> **Listed records**
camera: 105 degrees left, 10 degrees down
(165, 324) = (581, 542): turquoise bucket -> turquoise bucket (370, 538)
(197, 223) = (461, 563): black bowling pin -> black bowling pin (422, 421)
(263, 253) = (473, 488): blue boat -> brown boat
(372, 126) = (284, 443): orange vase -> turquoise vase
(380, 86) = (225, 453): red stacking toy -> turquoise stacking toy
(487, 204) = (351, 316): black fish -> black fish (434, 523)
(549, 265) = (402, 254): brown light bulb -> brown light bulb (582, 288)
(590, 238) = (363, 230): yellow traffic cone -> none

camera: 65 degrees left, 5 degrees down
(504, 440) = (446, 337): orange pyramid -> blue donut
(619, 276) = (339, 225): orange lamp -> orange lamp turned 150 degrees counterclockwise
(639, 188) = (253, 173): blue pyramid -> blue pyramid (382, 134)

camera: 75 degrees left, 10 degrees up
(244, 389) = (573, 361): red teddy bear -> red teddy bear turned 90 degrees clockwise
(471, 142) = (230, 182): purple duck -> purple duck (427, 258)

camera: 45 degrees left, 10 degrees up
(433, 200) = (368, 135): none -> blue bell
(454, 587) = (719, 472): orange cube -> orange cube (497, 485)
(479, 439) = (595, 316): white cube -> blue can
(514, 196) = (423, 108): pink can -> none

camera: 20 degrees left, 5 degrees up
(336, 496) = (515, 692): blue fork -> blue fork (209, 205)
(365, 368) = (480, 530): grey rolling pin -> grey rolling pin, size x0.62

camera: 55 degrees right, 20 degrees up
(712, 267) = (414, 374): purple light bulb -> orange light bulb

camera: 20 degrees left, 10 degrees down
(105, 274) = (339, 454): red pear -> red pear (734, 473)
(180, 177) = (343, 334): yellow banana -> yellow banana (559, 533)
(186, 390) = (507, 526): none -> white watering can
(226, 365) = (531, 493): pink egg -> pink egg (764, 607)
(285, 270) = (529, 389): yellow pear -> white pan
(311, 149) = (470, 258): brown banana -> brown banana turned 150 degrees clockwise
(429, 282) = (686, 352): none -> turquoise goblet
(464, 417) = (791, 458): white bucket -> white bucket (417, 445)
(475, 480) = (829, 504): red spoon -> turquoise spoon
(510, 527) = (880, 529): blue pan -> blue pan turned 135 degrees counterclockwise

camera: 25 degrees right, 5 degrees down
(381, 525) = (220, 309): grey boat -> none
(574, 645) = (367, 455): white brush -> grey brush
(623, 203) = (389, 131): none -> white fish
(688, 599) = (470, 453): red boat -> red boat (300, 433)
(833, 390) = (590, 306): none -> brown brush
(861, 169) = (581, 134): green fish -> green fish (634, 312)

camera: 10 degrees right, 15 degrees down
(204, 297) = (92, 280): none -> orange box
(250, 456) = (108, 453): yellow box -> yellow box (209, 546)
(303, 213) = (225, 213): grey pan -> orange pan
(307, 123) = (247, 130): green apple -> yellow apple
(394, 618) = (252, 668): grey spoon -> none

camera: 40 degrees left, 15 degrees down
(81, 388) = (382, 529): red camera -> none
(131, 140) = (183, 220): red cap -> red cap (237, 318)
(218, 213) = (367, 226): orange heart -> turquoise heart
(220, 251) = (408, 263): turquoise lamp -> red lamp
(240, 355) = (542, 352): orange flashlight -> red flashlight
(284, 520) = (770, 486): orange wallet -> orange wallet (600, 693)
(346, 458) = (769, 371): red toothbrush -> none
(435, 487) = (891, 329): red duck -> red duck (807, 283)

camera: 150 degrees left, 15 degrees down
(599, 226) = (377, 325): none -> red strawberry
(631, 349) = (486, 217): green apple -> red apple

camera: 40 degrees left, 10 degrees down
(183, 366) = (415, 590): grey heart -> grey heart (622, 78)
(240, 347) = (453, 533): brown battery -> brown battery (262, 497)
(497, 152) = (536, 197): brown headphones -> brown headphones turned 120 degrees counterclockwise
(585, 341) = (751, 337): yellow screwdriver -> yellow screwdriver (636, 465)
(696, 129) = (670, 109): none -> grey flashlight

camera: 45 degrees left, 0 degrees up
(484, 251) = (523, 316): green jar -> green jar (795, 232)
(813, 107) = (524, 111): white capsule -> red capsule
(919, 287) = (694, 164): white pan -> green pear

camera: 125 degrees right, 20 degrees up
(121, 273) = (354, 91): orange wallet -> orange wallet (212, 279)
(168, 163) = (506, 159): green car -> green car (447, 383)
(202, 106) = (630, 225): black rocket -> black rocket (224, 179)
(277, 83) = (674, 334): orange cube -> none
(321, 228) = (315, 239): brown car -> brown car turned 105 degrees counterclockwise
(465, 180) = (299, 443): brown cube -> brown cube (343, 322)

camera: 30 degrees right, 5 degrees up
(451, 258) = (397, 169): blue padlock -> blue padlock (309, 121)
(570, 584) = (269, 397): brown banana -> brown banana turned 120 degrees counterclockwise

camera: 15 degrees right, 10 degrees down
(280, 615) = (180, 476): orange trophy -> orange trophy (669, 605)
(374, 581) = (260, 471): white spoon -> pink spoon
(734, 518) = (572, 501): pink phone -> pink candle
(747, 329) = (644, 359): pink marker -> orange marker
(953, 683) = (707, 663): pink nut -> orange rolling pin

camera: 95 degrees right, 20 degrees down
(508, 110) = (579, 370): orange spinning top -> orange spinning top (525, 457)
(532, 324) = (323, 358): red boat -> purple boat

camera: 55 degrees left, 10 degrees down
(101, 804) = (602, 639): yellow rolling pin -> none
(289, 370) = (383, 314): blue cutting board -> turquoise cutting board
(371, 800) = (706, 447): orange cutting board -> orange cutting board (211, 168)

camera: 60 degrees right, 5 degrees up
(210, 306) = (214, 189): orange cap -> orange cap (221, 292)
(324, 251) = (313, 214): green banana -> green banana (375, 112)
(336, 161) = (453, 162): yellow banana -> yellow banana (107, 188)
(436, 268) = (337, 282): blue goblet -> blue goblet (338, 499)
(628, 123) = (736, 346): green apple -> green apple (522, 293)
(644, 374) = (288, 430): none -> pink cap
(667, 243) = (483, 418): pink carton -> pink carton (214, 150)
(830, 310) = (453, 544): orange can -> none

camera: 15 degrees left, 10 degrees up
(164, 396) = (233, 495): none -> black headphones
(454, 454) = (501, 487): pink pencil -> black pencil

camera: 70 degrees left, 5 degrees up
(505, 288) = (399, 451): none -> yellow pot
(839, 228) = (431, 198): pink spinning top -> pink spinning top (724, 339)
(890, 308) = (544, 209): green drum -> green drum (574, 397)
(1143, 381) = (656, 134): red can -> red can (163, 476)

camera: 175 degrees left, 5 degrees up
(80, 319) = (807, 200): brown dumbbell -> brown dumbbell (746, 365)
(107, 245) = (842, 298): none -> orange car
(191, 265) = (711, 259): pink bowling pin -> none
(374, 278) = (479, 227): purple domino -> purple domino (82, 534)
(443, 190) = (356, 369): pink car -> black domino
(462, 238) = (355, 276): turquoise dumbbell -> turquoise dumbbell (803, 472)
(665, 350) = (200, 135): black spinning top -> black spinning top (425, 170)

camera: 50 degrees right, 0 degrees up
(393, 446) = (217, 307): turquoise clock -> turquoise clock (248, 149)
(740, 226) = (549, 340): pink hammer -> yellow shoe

> **Aim of the exercise**
Without leaving anything out, quote all the data.

> **Written answer**
camera: 105 degrees left, 10 degrees down
(165, 324) = (581, 542): turquoise bucket -> turquoise bucket (370, 538)
(197, 223) = (461, 563): black bowling pin -> black bowling pin (422, 421)
(263, 253) = (473, 488): blue boat -> brown boat
(372, 126) = (284, 443): orange vase -> turquoise vase
(380, 86) = (225, 453): red stacking toy -> turquoise stacking toy
(487, 204) = (351, 316): black fish -> black fish (434, 523)
(549, 265) = (402, 254): brown light bulb -> brown light bulb (582, 288)
(590, 238) = (363, 230): yellow traffic cone -> none

camera: 65 degrees left, 5 degrees down
(504, 440) = (446, 337): orange pyramid -> blue donut
(619, 276) = (339, 225): orange lamp -> orange lamp turned 150 degrees counterclockwise
(639, 188) = (253, 173): blue pyramid -> blue pyramid (382, 134)

camera: 75 degrees left, 10 degrees up
(244, 389) = (573, 361): red teddy bear -> red teddy bear turned 90 degrees clockwise
(471, 142) = (230, 182): purple duck -> purple duck (427, 258)

camera: 45 degrees left, 10 degrees up
(433, 200) = (368, 135): none -> blue bell
(454, 587) = (719, 472): orange cube -> orange cube (497, 485)
(479, 439) = (595, 316): white cube -> blue can
(514, 196) = (423, 108): pink can -> none

camera: 20 degrees left, 5 degrees up
(336, 496) = (515, 692): blue fork -> blue fork (209, 205)
(365, 368) = (480, 530): grey rolling pin -> grey rolling pin, size x0.62

camera: 55 degrees right, 20 degrees up
(712, 267) = (414, 374): purple light bulb -> orange light bulb

camera: 20 degrees left, 10 degrees down
(105, 274) = (339, 454): red pear -> red pear (734, 473)
(180, 177) = (343, 334): yellow banana -> yellow banana (559, 533)
(186, 390) = (507, 526): none -> white watering can
(226, 365) = (531, 493): pink egg -> pink egg (764, 607)
(285, 270) = (529, 389): yellow pear -> white pan
(311, 149) = (470, 258): brown banana -> brown banana turned 150 degrees clockwise
(429, 282) = (686, 352): none -> turquoise goblet
(464, 417) = (791, 458): white bucket -> white bucket (417, 445)
(475, 480) = (829, 504): red spoon -> turquoise spoon
(510, 527) = (880, 529): blue pan -> blue pan turned 135 degrees counterclockwise

camera: 25 degrees right, 5 degrees down
(381, 525) = (220, 309): grey boat -> none
(574, 645) = (367, 455): white brush -> grey brush
(623, 203) = (389, 131): none -> white fish
(688, 599) = (470, 453): red boat -> red boat (300, 433)
(833, 390) = (590, 306): none -> brown brush
(861, 169) = (581, 134): green fish -> green fish (634, 312)

camera: 10 degrees right, 15 degrees down
(204, 297) = (92, 280): none -> orange box
(250, 456) = (108, 453): yellow box -> yellow box (209, 546)
(303, 213) = (225, 213): grey pan -> orange pan
(307, 123) = (247, 130): green apple -> yellow apple
(394, 618) = (252, 668): grey spoon -> none

camera: 40 degrees left, 15 degrees down
(81, 388) = (382, 529): red camera -> none
(131, 140) = (183, 220): red cap -> red cap (237, 318)
(218, 213) = (367, 226): orange heart -> turquoise heart
(220, 251) = (408, 263): turquoise lamp -> red lamp
(240, 355) = (542, 352): orange flashlight -> red flashlight
(284, 520) = (770, 486): orange wallet -> orange wallet (600, 693)
(346, 458) = (769, 371): red toothbrush -> none
(435, 487) = (891, 329): red duck -> red duck (807, 283)

camera: 150 degrees left, 15 degrees down
(599, 226) = (377, 325): none -> red strawberry
(631, 349) = (486, 217): green apple -> red apple

camera: 40 degrees left, 10 degrees down
(183, 366) = (415, 590): grey heart -> grey heart (622, 78)
(240, 347) = (453, 533): brown battery -> brown battery (262, 497)
(497, 152) = (536, 197): brown headphones -> brown headphones turned 120 degrees counterclockwise
(585, 341) = (751, 337): yellow screwdriver -> yellow screwdriver (636, 465)
(696, 129) = (670, 109): none -> grey flashlight

camera: 45 degrees left, 0 degrees up
(484, 251) = (523, 316): green jar -> green jar (795, 232)
(813, 107) = (524, 111): white capsule -> red capsule
(919, 287) = (694, 164): white pan -> green pear

camera: 125 degrees right, 20 degrees up
(121, 273) = (354, 91): orange wallet -> orange wallet (212, 279)
(168, 163) = (506, 159): green car -> green car (447, 383)
(202, 106) = (630, 225): black rocket -> black rocket (224, 179)
(277, 83) = (674, 334): orange cube -> none
(321, 228) = (315, 239): brown car -> brown car turned 105 degrees counterclockwise
(465, 180) = (299, 443): brown cube -> brown cube (343, 322)

camera: 30 degrees right, 5 degrees up
(451, 258) = (397, 169): blue padlock -> blue padlock (309, 121)
(570, 584) = (269, 397): brown banana -> brown banana turned 120 degrees counterclockwise

camera: 15 degrees right, 10 degrees down
(280, 615) = (180, 476): orange trophy -> orange trophy (669, 605)
(374, 581) = (260, 471): white spoon -> pink spoon
(734, 518) = (572, 501): pink phone -> pink candle
(747, 329) = (644, 359): pink marker -> orange marker
(953, 683) = (707, 663): pink nut -> orange rolling pin

camera: 95 degrees right, 20 degrees down
(508, 110) = (579, 370): orange spinning top -> orange spinning top (525, 457)
(532, 324) = (323, 358): red boat -> purple boat

camera: 55 degrees left, 10 degrees down
(101, 804) = (602, 639): yellow rolling pin -> none
(289, 370) = (383, 314): blue cutting board -> turquoise cutting board
(371, 800) = (706, 447): orange cutting board -> orange cutting board (211, 168)

camera: 60 degrees right, 5 degrees up
(210, 306) = (214, 189): orange cap -> orange cap (221, 292)
(324, 251) = (313, 214): green banana -> green banana (375, 112)
(336, 161) = (453, 162): yellow banana -> yellow banana (107, 188)
(436, 268) = (337, 282): blue goblet -> blue goblet (338, 499)
(628, 123) = (736, 346): green apple -> green apple (522, 293)
(644, 374) = (288, 430): none -> pink cap
(667, 243) = (483, 418): pink carton -> pink carton (214, 150)
(830, 310) = (453, 544): orange can -> none

camera: 15 degrees left, 10 degrees up
(164, 396) = (233, 495): none -> black headphones
(454, 454) = (501, 487): pink pencil -> black pencil

camera: 70 degrees left, 5 degrees up
(505, 288) = (399, 451): none -> yellow pot
(839, 228) = (431, 198): pink spinning top -> pink spinning top (724, 339)
(890, 308) = (544, 209): green drum -> green drum (574, 397)
(1143, 381) = (656, 134): red can -> red can (163, 476)

camera: 175 degrees left, 5 degrees up
(80, 319) = (807, 200): brown dumbbell -> brown dumbbell (746, 365)
(107, 245) = (842, 298): none -> orange car
(191, 265) = (711, 259): pink bowling pin -> none
(374, 278) = (479, 227): purple domino -> purple domino (82, 534)
(443, 190) = (356, 369): pink car -> black domino
(462, 238) = (355, 276): turquoise dumbbell -> turquoise dumbbell (803, 472)
(665, 350) = (200, 135): black spinning top -> black spinning top (425, 170)

camera: 50 degrees right, 0 degrees up
(393, 446) = (217, 307): turquoise clock -> turquoise clock (248, 149)
(740, 226) = (549, 340): pink hammer -> yellow shoe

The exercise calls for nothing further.